Records shown Start Marker

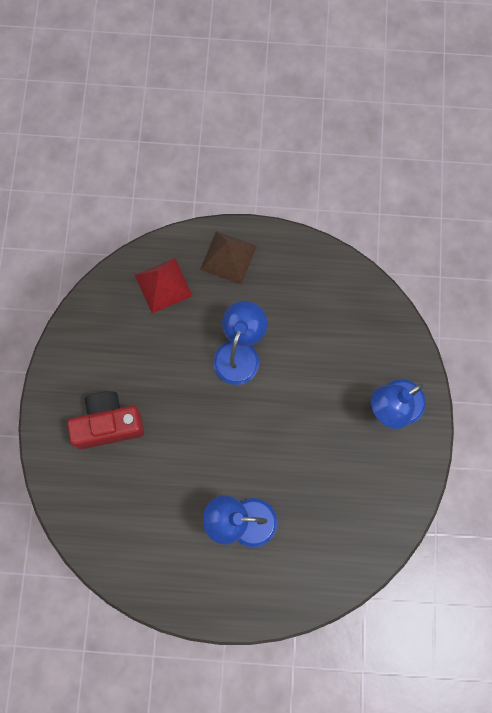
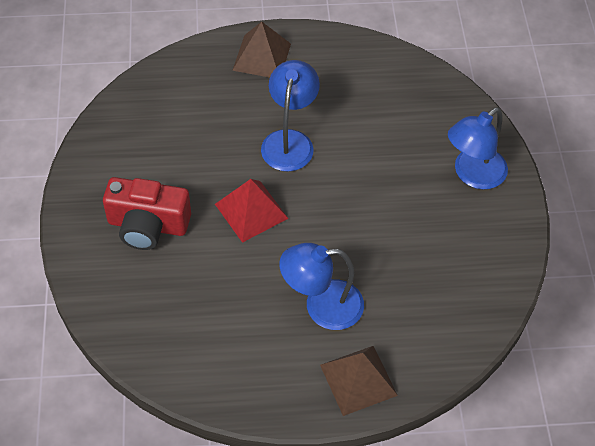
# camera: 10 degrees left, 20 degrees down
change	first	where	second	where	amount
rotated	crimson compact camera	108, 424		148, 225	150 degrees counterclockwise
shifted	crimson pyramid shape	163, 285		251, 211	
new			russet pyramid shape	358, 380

Records shown End Marker

A faithful copy of all the records is required, with the pictures left out.

# camera: 10 degrees left, 20 degrees down
change	first	where	second	where	amount
rotated	crimson compact camera	108, 424		148, 225	150 degrees counterclockwise
shifted	crimson pyramid shape	163, 285		251, 211	
new			russet pyramid shape	358, 380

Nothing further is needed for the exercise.